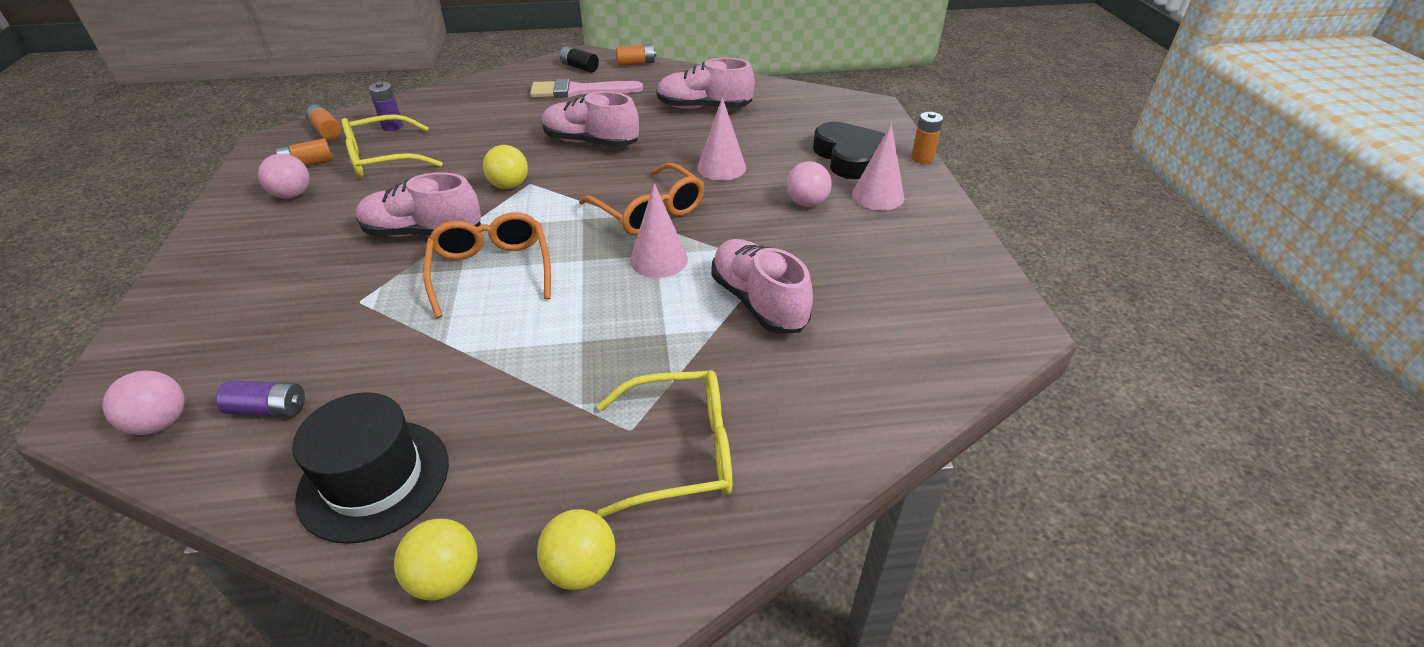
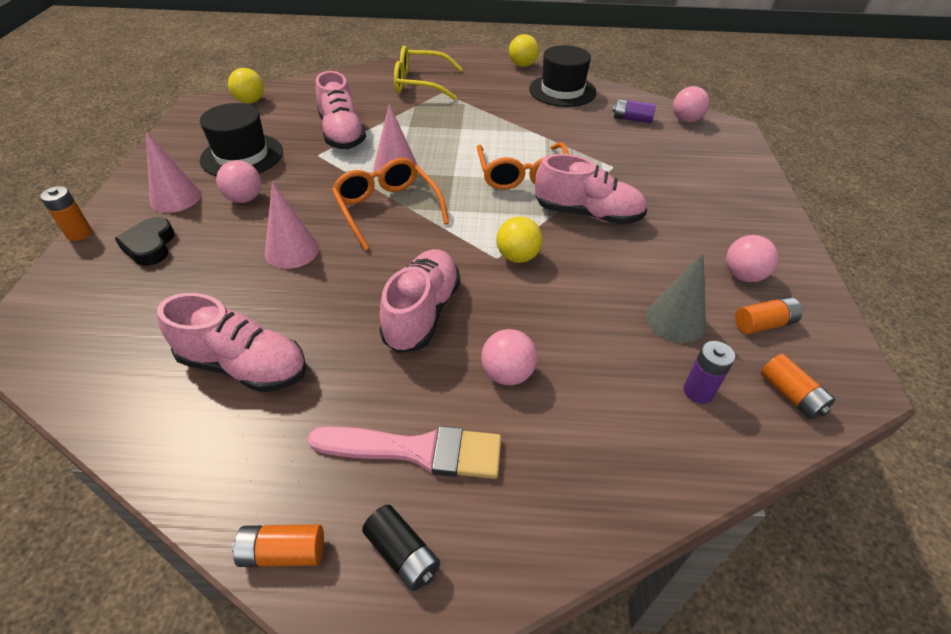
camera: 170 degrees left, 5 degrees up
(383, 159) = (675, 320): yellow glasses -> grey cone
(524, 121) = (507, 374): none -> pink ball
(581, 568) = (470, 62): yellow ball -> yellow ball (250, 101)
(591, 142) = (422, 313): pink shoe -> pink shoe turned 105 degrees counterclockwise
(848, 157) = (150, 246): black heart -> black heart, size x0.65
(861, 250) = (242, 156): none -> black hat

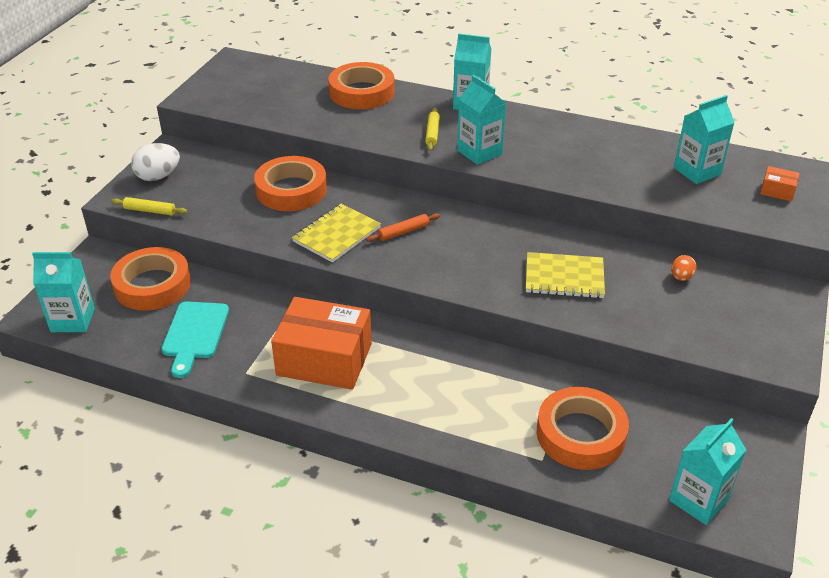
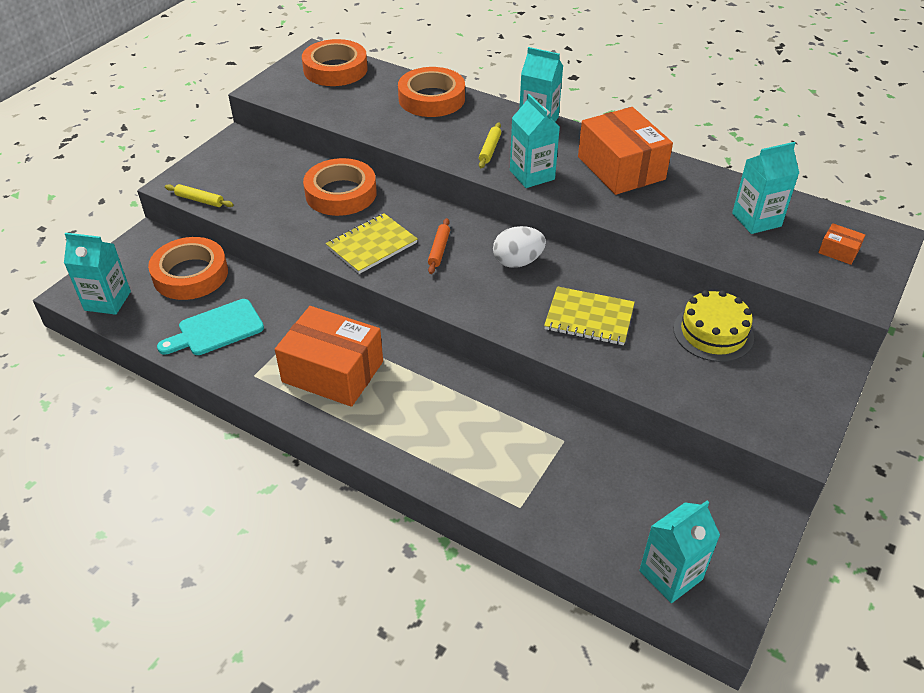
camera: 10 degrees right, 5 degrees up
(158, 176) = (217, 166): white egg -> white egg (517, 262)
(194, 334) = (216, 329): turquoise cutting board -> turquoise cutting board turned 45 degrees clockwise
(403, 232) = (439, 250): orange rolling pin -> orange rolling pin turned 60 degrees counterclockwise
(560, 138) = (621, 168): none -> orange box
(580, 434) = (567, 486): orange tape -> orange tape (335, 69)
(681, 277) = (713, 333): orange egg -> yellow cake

□ □ □ □

### TASK DETAILS
Quote every record above exactly, leaving out the pictures.

### TASK SOLUTION
camera: 170 degrees left, 5 degrees up
(383, 159) = (675, 320): yellow glasses -> grey cone
(524, 121) = (507, 374): none -> pink ball
(581, 568) = (470, 62): yellow ball -> yellow ball (250, 101)
(591, 142) = (422, 313): pink shoe -> pink shoe turned 105 degrees counterclockwise
(848, 157) = (150, 246): black heart -> black heart, size x0.65
(861, 250) = (242, 156): none -> black hat

camera: 10 degrees right, 5 degrees up
(158, 176) = (217, 166): white egg -> white egg (517, 262)
(194, 334) = (216, 329): turquoise cutting board -> turquoise cutting board turned 45 degrees clockwise
(403, 232) = (439, 250): orange rolling pin -> orange rolling pin turned 60 degrees counterclockwise
(560, 138) = (621, 168): none -> orange box
(580, 434) = (567, 486): orange tape -> orange tape (335, 69)
(681, 277) = (713, 333): orange egg -> yellow cake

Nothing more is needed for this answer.